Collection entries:

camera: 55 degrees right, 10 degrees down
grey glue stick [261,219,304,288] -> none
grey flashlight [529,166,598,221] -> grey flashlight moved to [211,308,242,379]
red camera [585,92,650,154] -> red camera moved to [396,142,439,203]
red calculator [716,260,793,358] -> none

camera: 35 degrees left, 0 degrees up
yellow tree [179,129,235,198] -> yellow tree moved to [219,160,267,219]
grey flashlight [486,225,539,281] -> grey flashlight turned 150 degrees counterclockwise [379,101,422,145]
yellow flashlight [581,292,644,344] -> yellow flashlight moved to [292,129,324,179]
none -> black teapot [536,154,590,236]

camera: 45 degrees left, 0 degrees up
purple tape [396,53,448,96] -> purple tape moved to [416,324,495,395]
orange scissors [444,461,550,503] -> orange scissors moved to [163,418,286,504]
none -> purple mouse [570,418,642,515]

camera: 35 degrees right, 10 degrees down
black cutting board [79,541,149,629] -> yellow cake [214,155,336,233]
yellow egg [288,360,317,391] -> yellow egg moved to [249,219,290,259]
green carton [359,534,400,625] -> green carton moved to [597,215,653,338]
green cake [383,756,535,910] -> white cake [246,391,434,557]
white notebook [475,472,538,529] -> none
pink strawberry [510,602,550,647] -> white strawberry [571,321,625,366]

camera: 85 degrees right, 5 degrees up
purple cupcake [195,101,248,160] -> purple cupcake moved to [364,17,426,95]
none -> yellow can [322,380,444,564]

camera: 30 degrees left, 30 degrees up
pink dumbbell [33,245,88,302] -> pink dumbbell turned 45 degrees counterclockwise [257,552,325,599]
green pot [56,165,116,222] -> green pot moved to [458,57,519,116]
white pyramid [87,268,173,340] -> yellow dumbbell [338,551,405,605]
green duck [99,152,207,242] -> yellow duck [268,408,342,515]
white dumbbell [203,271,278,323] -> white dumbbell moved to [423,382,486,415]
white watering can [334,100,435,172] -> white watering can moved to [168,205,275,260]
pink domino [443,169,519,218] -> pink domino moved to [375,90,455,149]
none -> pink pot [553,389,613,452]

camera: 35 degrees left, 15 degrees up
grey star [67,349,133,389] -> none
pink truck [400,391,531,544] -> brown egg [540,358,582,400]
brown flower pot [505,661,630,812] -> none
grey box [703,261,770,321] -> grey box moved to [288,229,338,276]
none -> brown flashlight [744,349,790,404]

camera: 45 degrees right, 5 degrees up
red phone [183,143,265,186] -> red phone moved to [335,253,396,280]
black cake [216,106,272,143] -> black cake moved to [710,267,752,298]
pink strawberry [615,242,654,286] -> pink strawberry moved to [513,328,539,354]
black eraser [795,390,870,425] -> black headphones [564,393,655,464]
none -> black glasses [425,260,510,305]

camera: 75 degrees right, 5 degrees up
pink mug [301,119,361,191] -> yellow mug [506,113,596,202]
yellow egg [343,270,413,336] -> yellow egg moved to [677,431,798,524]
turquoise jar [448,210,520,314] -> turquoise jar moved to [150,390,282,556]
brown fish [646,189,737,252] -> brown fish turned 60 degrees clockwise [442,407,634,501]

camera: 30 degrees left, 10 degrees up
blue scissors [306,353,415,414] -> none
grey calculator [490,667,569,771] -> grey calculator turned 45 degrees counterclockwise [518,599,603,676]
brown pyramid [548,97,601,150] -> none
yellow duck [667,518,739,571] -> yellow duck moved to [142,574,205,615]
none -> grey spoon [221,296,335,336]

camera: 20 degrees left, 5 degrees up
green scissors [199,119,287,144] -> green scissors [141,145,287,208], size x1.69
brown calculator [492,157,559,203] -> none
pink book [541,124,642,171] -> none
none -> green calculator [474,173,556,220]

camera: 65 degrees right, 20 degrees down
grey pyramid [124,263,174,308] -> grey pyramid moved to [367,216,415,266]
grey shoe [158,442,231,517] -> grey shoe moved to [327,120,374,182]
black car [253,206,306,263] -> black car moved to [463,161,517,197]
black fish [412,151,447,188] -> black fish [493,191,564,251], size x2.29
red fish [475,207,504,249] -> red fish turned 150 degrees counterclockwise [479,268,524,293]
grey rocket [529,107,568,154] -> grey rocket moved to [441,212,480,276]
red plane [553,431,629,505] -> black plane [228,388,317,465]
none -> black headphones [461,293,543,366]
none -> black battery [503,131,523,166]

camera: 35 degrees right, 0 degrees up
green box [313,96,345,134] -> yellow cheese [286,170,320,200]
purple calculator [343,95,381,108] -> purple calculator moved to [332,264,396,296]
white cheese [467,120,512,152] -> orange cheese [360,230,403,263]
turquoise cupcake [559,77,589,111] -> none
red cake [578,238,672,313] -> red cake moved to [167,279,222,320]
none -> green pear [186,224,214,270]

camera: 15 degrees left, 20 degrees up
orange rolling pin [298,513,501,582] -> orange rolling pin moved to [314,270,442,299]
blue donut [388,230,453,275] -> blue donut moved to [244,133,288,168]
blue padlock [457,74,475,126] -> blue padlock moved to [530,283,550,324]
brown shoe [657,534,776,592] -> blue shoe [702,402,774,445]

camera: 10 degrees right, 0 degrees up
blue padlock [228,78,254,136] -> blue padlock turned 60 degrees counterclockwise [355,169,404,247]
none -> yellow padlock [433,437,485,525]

## What is expected
I'd like the lines above from the one with "grey flashlight [529,166,598,221]" up to and including the one with "none -> yellow can [322,380,444,564]" copied exactly, with no other lines.

## Reply
grey flashlight [529,166,598,221] -> grey flashlight moved to [211,308,242,379]
red camera [585,92,650,154] -> red camera moved to [396,142,439,203]
red calculator [716,260,793,358] -> none

camera: 35 degrees left, 0 degrees up
yellow tree [179,129,235,198] -> yellow tree moved to [219,160,267,219]
grey flashlight [486,225,539,281] -> grey flashlight turned 150 degrees counterclockwise [379,101,422,145]
yellow flashlight [581,292,644,344] -> yellow flashlight moved to [292,129,324,179]
none -> black teapot [536,154,590,236]

camera: 45 degrees left, 0 degrees up
purple tape [396,53,448,96] -> purple tape moved to [416,324,495,395]
orange scissors [444,461,550,503] -> orange scissors moved to [163,418,286,504]
none -> purple mouse [570,418,642,515]

camera: 35 degrees right, 10 degrees down
black cutting board [79,541,149,629] -> yellow cake [214,155,336,233]
yellow egg [288,360,317,391] -> yellow egg moved to [249,219,290,259]
green carton [359,534,400,625] -> green carton moved to [597,215,653,338]
green cake [383,756,535,910] -> white cake [246,391,434,557]
white notebook [475,472,538,529] -> none
pink strawberry [510,602,550,647] -> white strawberry [571,321,625,366]

camera: 85 degrees right, 5 degrees up
purple cupcake [195,101,248,160] -> purple cupcake moved to [364,17,426,95]
none -> yellow can [322,380,444,564]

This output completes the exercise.